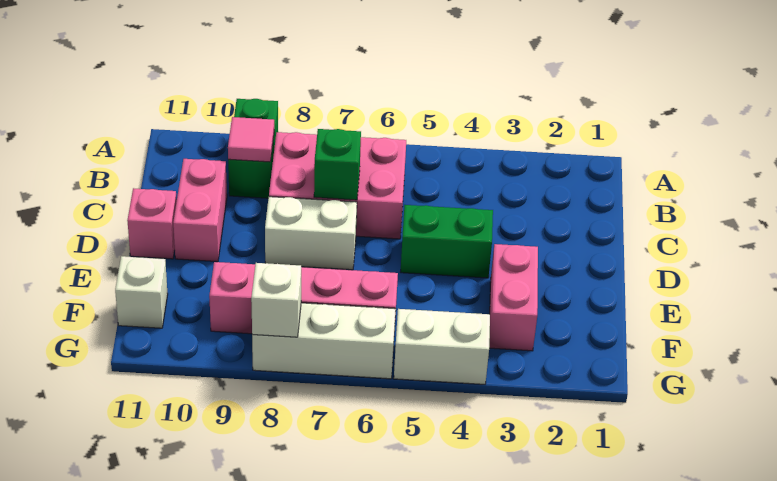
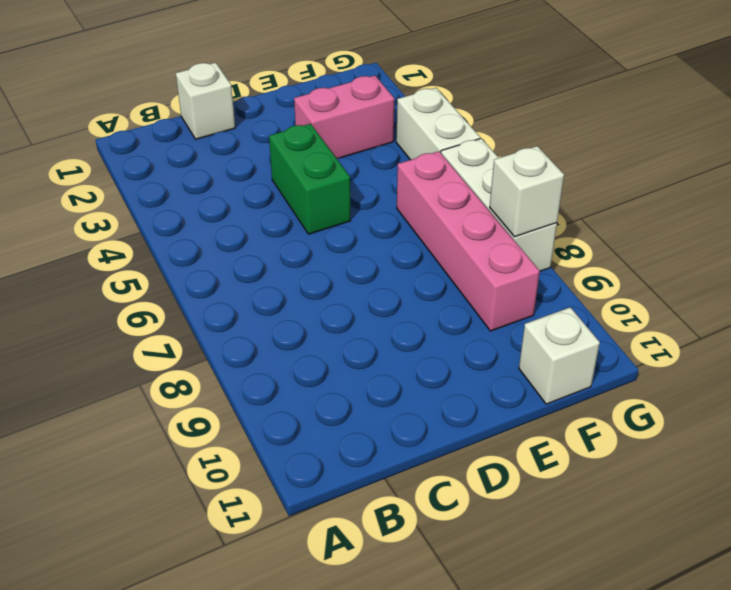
white brick C1 level 1 -> none
none -> green brick A9:B9 level 1
none -> pink brick B6:C8 level 1
none -> pink brick C10:D10 level 1

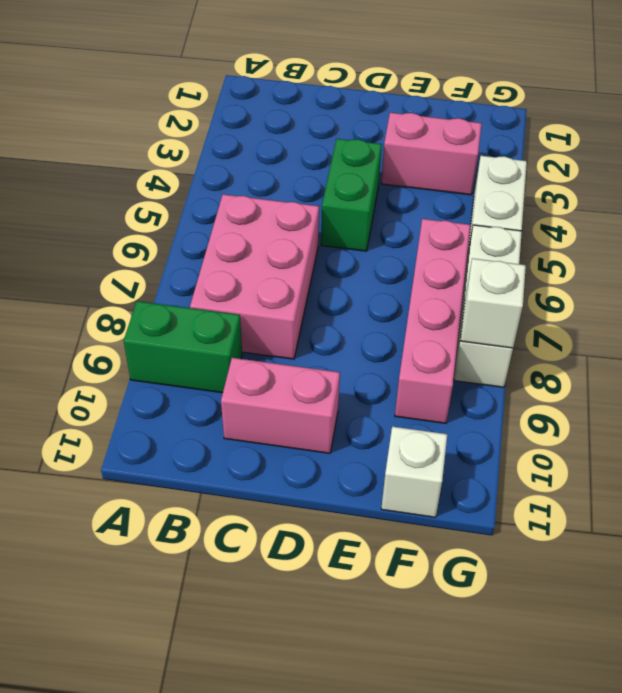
none -> white brick D7:D8 level 1
none -> pink brick D11 level 1
none -> pink tile B9 level 2

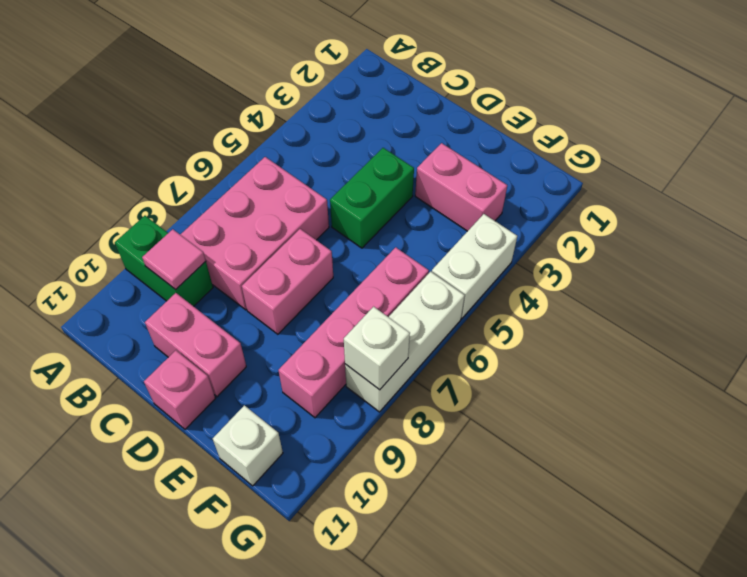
pink brick D7:D8 level 1 -> white brick D7:D8 level 1
none -> green brick C7 level 2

§ **Required work**
Having located the line with "none -> pink tile B9 level 2", copy it exactly along with every later line through the end of the listing above, but omit the pictures.

§ **Exercise result**
none -> pink tile B9 level 2

pink brick D7:D8 level 1 -> white brick D7:D8 level 1
none -> green brick C7 level 2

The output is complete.